• [WHAT YOU NEED TO DO] For each line below with the word "gone", write out a copy.

• [STORED DATA]
╔══

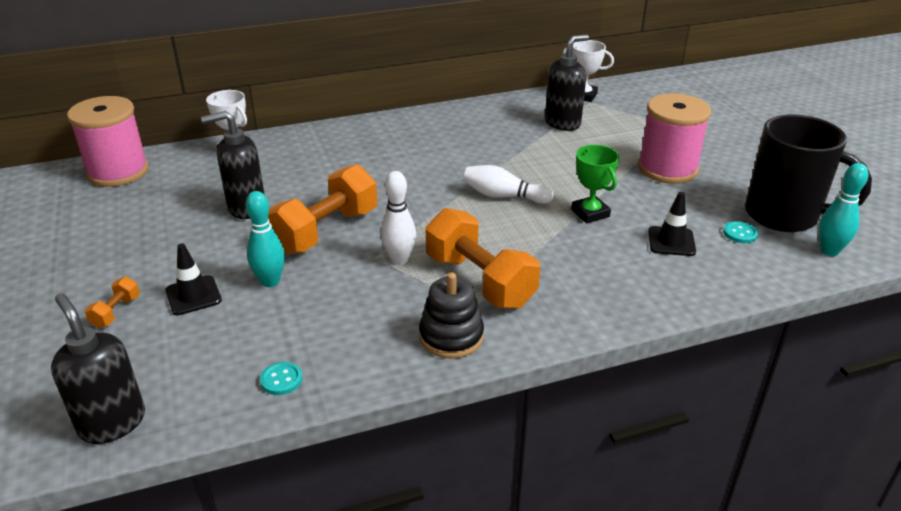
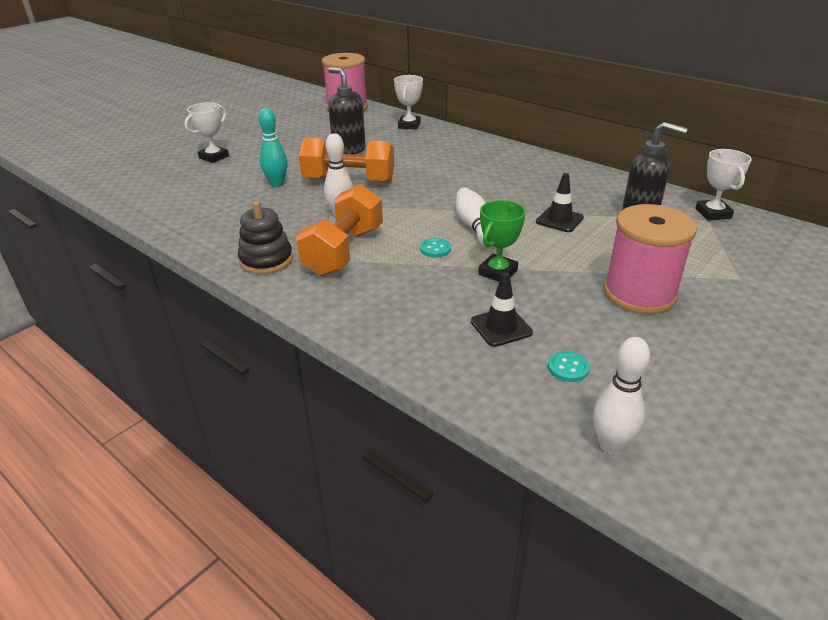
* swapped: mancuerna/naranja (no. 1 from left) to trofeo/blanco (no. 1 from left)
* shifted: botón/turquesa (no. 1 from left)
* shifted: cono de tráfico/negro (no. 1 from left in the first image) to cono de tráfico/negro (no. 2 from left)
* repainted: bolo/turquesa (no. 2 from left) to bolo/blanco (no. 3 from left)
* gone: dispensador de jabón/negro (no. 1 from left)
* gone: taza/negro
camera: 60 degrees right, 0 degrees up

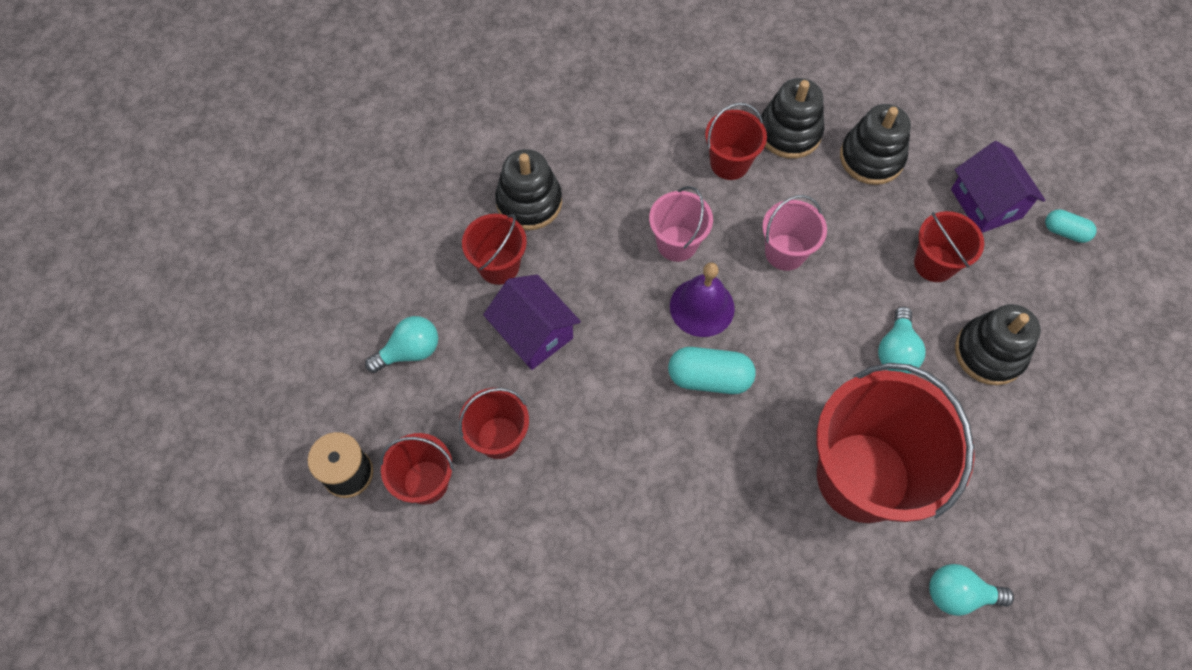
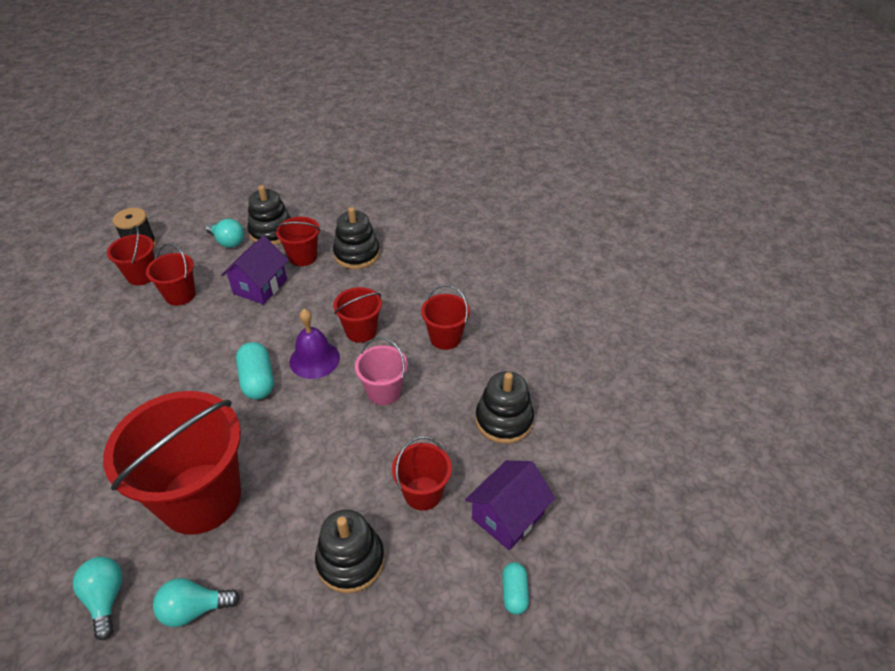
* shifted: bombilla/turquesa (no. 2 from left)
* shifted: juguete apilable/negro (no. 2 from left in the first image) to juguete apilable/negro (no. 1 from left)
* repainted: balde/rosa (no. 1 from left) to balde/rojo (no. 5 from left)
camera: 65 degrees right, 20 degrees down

╚══

• [RESPONSE]
* gone: dispensador de jabón/negro (no. 1 from left)
* gone: taza/negro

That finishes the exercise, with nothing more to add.